[Dataset excerpts]

* * * *

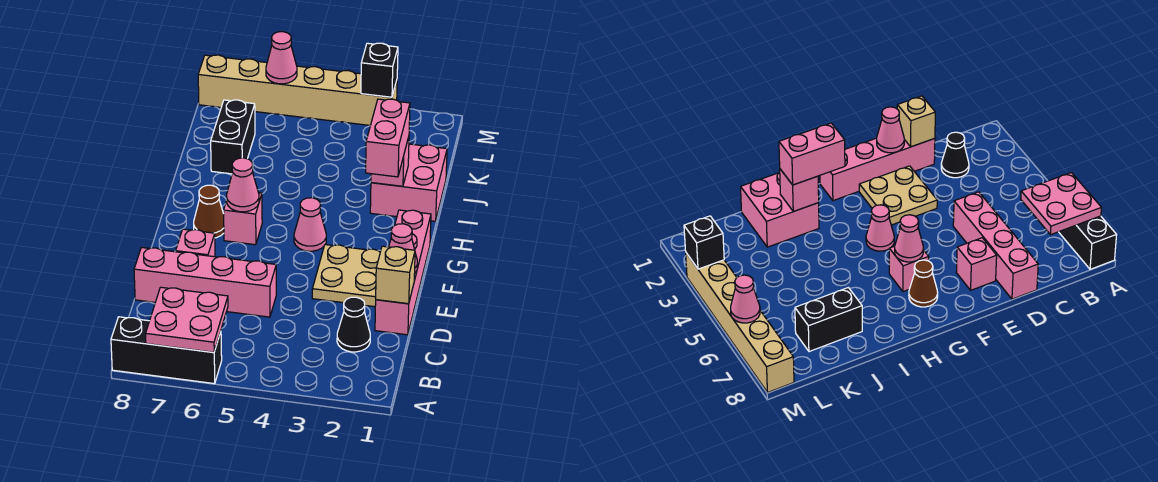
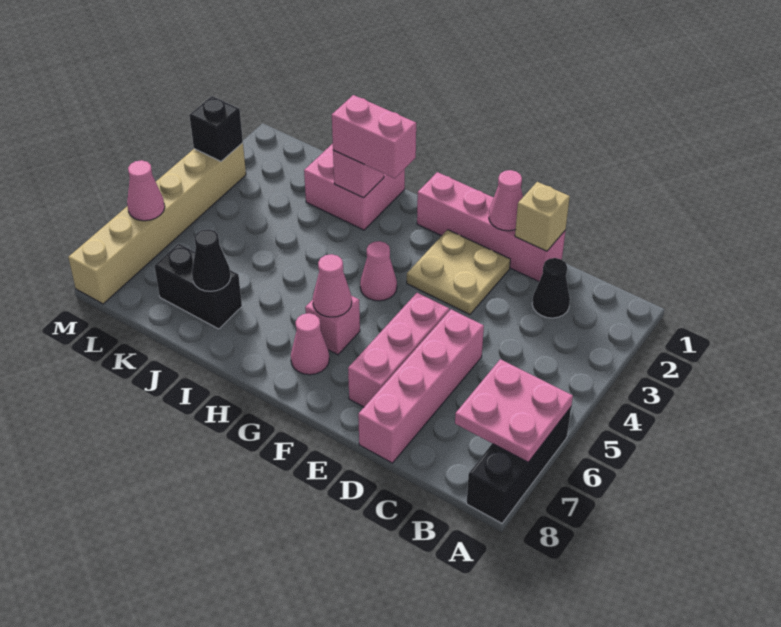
pink brick E7 level 1 -> pink brick E5:E7 level 1
brown cone G7 level 1 -> pink cone G7 level 1
none -> black cone J7 level 2

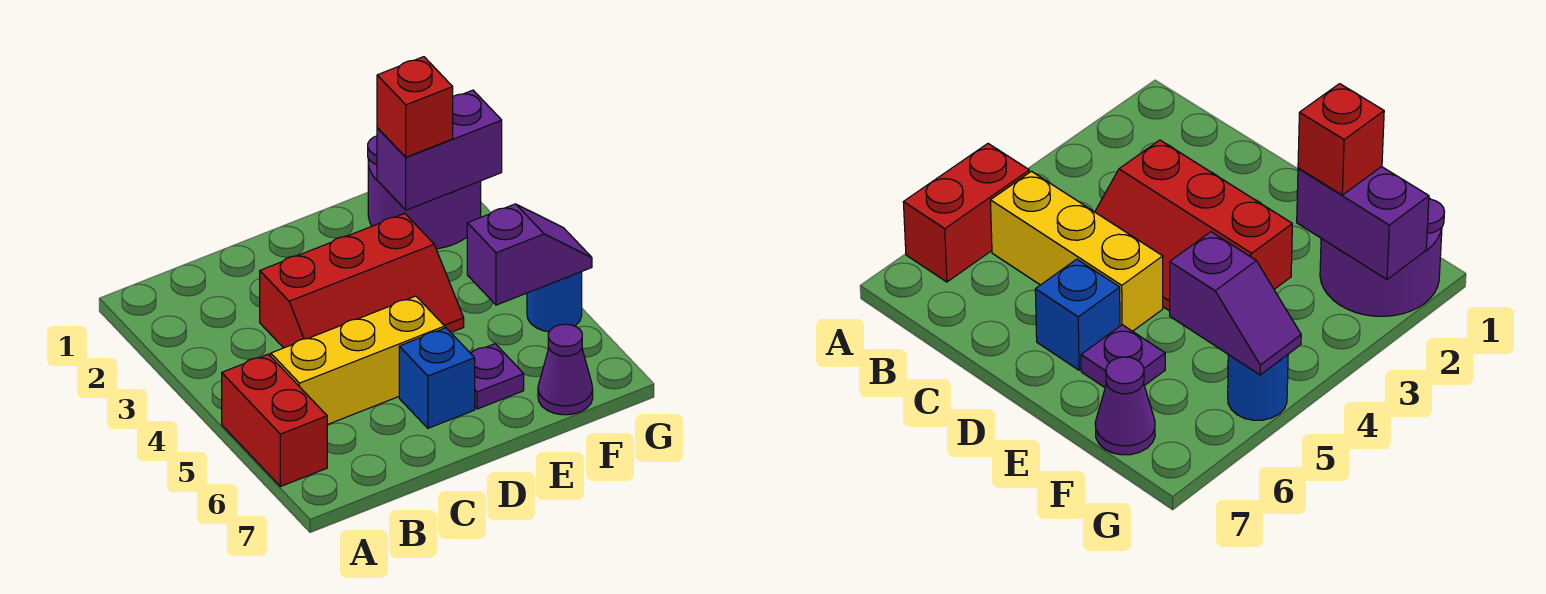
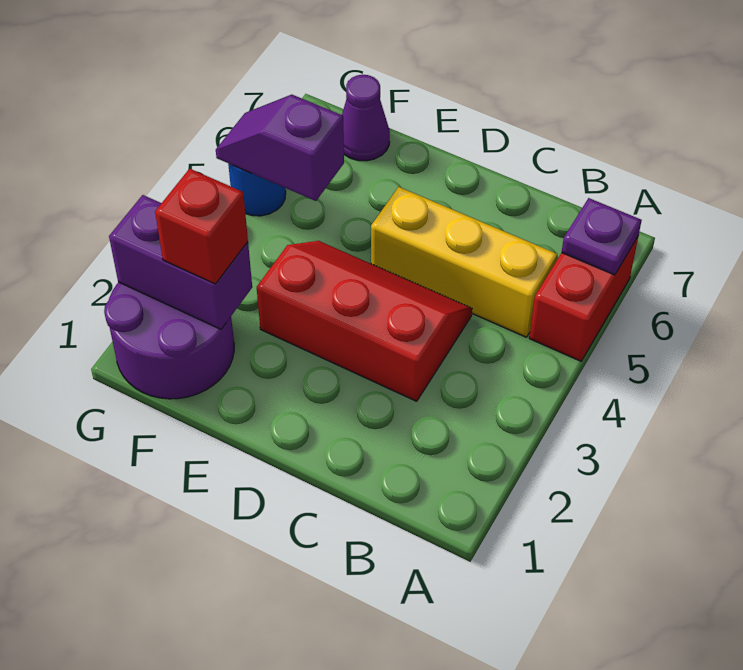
blue brick D6 level 1 -> none
purple plate E6 level 1 -> purple plate A6 level 2

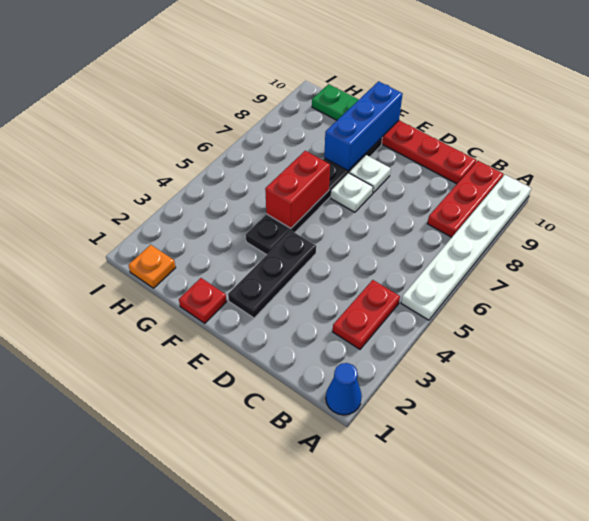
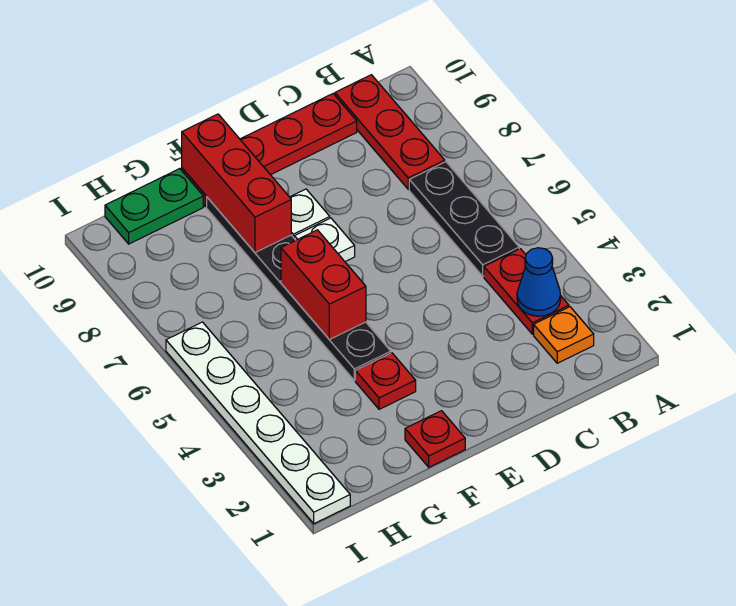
blue cone A1 level 1 -> blue cone B3 level 2
white plate A5:A10 level 1 -> white plate I1:I6 level 1
black plate E2:E4 level 1 -> black plate B5:B7 level 1
none -> red plate F3 level 1
blue brick F8:F10 level 2 -> red brick F8:F10 level 2
orange plate H1 level 1 -> orange plate B2 level 1

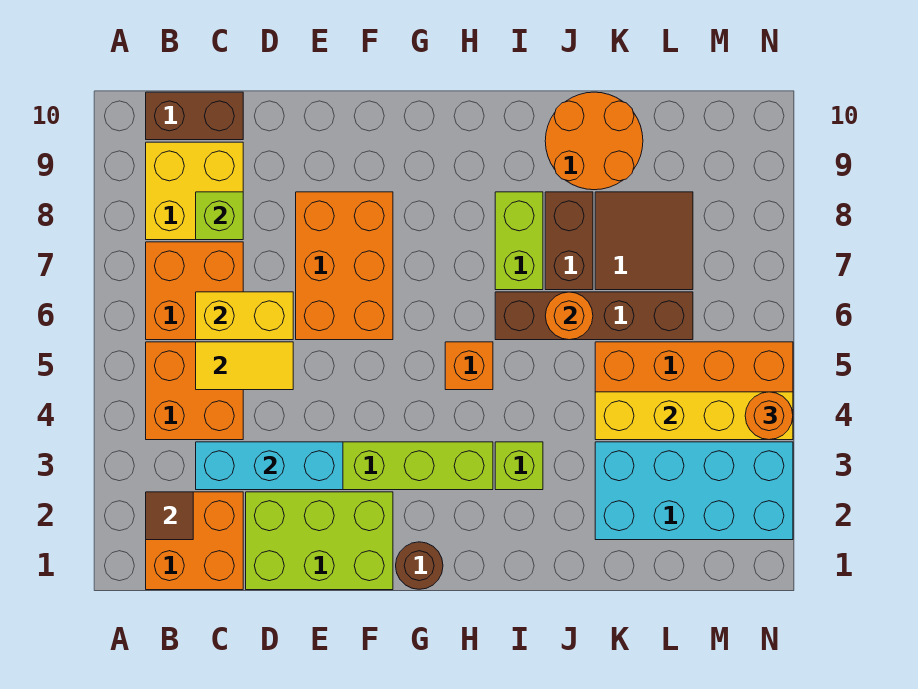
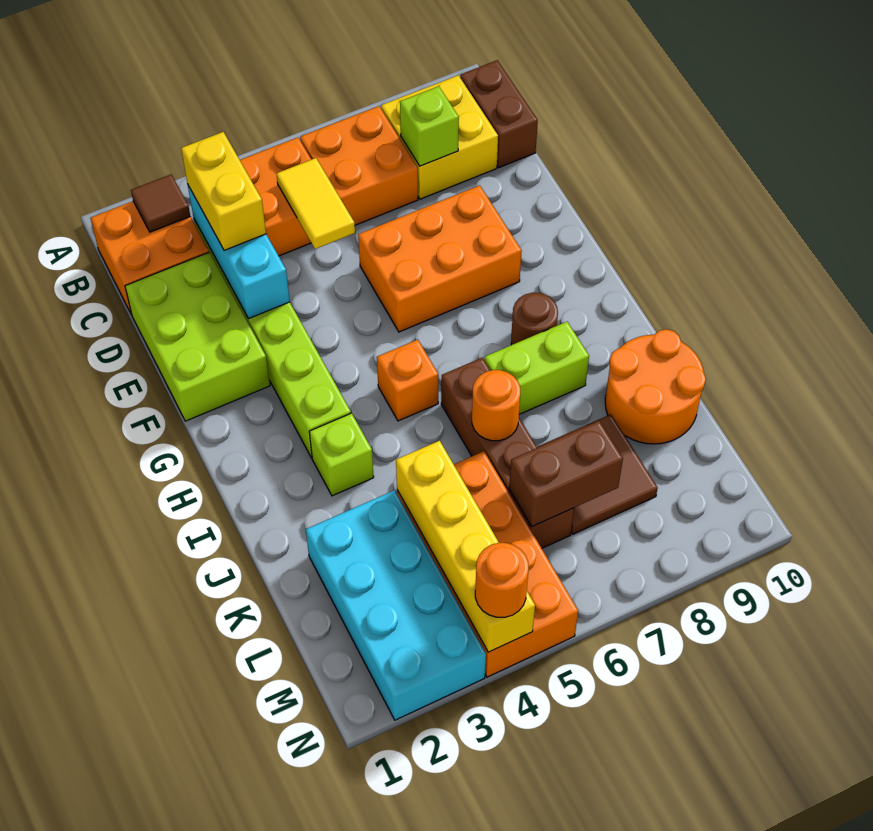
yellow brick C6:D6 level 2 -> yellow brick C3:D3 level 3
brown round brick G1 level 1 -> brown round brick H8 level 1
brown brick J7:J8 level 1 -> brown brick L6:L7 level 2

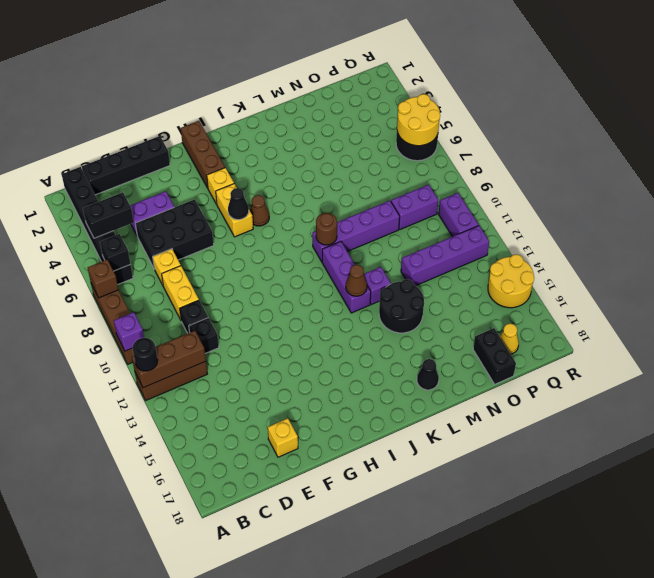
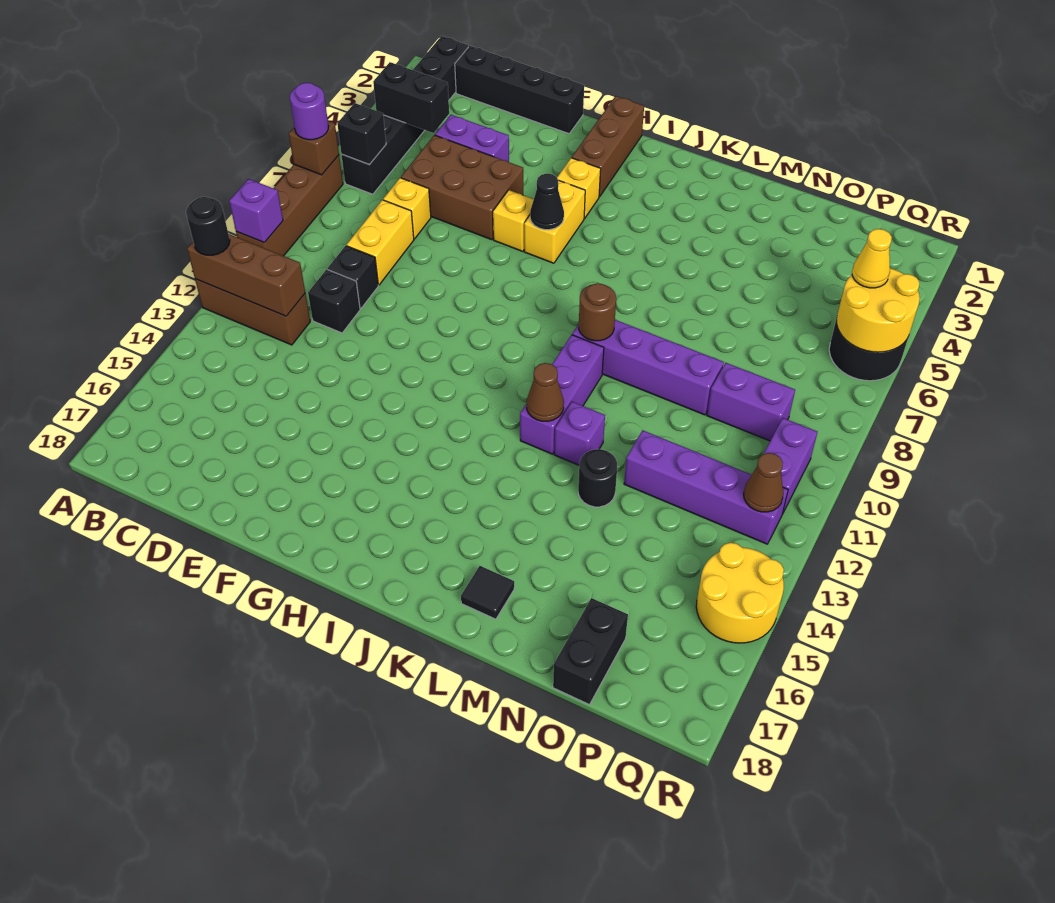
none -> purple round brick A7 level 3
black brick D5:F6 level 1 -> brown brick D5:F6 level 1
yellow brick E17 level 1 -> yellow brick G6 level 1
brown cone I6 level 1 -> brown cone Q12 level 2
black round brick L13:M14 level 1 -> black round brick M13 level 1
black cone L17 level 1 -> black tile L17 level 1
yellow cone P17 level 1 -> yellow cone Q5 level 3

* * * *

Search the data for the string "cone" and copy every line where it appears.

Expected answer ->
brown cone G7 level 1 -> pink cone G7 level 1
none -> black cone J7 level 2
blue cone A1 level 1 -> blue cone B3 level 2
brown cone I6 level 1 -> brown cone Q12 level 2
black cone L17 level 1 -> black tile L17 level 1
yellow cone P17 level 1 -> yellow cone Q5 level 3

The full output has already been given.